(Detected change data)
::::

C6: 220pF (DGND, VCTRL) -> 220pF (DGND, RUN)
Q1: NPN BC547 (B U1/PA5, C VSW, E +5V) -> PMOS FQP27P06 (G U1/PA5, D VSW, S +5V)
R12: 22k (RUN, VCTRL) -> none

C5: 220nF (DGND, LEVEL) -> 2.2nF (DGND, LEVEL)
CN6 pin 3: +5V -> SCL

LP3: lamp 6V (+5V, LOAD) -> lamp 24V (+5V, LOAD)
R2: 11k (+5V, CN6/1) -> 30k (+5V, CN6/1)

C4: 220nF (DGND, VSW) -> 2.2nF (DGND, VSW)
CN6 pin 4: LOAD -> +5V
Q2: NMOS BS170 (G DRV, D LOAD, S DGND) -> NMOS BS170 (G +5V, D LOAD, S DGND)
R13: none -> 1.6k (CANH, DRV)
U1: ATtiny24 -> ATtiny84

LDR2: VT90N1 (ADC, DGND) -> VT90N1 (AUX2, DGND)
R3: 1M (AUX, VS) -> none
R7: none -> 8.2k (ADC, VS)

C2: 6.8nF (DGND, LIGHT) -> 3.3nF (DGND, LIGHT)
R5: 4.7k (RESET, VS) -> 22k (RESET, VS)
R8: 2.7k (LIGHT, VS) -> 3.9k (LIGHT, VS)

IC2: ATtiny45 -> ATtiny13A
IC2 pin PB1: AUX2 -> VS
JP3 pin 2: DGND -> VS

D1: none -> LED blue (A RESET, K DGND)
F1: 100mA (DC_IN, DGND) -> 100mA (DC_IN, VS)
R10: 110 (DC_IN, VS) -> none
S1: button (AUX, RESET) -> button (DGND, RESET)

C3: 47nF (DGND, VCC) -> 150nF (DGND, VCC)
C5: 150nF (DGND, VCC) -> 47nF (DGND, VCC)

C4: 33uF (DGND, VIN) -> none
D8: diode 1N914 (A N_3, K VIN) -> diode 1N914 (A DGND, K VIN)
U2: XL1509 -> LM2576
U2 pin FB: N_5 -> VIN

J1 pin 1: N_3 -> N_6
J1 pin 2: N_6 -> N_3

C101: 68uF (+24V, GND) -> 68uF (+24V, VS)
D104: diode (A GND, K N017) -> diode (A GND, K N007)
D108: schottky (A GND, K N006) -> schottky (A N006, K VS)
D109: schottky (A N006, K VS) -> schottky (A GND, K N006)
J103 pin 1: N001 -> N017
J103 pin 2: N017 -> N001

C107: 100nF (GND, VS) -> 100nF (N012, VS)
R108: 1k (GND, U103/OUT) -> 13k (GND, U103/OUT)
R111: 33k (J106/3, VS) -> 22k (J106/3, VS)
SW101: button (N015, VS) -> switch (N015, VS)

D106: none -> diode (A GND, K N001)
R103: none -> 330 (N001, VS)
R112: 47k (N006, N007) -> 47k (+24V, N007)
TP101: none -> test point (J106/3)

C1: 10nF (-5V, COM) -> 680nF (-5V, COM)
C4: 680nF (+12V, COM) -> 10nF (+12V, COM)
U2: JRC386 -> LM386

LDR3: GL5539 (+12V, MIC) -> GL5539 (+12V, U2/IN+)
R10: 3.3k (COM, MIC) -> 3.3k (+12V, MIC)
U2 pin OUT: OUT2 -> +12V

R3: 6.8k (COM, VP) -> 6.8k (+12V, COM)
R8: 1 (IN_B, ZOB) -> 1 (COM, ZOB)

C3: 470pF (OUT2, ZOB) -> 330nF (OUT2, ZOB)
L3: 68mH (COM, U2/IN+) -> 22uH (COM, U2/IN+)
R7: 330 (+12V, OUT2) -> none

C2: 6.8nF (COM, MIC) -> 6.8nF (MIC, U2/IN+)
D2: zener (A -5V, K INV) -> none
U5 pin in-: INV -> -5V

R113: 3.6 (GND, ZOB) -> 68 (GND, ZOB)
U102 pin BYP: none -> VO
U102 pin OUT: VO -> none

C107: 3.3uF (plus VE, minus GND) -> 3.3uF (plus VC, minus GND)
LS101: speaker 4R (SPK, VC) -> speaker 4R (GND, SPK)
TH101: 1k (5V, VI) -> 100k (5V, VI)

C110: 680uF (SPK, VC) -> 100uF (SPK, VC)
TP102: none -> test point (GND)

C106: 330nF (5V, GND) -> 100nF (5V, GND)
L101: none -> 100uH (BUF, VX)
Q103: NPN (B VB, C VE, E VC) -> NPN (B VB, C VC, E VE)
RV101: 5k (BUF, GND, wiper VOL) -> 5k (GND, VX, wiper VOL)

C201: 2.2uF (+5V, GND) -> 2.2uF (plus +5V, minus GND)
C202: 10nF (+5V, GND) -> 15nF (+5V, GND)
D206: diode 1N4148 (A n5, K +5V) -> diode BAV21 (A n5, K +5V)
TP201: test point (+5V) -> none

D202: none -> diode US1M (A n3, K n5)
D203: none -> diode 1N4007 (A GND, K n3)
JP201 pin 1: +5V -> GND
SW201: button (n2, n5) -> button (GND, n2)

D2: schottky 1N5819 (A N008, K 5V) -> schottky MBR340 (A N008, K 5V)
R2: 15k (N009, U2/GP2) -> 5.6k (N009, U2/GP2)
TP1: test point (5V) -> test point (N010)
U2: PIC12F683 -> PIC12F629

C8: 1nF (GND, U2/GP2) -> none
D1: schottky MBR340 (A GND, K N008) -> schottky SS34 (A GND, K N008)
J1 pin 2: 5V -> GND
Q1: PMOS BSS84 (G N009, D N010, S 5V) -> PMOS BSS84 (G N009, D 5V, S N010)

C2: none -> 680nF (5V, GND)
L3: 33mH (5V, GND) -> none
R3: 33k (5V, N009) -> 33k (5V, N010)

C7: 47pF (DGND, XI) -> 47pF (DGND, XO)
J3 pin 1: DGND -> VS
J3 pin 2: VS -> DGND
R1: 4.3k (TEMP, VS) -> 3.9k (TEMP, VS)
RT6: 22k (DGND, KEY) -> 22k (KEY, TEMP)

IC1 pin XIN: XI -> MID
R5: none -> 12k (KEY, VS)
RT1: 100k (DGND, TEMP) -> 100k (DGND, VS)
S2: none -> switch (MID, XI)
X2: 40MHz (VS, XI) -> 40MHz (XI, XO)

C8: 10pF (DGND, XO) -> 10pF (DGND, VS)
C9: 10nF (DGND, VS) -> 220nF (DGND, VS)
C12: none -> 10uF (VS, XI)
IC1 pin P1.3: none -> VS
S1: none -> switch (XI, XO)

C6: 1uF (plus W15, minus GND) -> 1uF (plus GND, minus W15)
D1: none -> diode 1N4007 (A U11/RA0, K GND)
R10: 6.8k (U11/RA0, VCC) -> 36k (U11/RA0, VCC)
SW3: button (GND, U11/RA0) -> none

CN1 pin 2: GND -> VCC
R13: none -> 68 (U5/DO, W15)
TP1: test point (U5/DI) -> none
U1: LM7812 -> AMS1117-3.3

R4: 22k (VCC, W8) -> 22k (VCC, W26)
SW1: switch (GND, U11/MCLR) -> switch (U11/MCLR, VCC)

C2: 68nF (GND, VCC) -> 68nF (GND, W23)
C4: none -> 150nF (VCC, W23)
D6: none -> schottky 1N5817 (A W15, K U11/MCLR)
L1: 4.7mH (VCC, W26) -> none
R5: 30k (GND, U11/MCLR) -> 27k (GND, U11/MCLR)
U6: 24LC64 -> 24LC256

::::

About this task ->
Beginning with the very first line of the records above, please retype each line through the one that has "CN6 pin 4: LOAD -> +5V", and add nothing.

Answer below ->
C6: 220pF (DGND, VCTRL) -> 220pF (DGND, RUN)
Q1: NPN BC547 (B U1/PA5, C VSW, E +5V) -> PMOS FQP27P06 (G U1/PA5, D VSW, S +5V)
R12: 22k (RUN, VCTRL) -> none

C5: 220nF (DGND, LEVEL) -> 2.2nF (DGND, LEVEL)
CN6 pin 3: +5V -> SCL

LP3: lamp 6V (+5V, LOAD) -> lamp 24V (+5V, LOAD)
R2: 11k (+5V, CN6/1) -> 30k (+5V, CN6/1)

C4: 220nF (DGND, VSW) -> 2.2nF (DGND, VSW)
CN6 pin 4: LOAD -> +5V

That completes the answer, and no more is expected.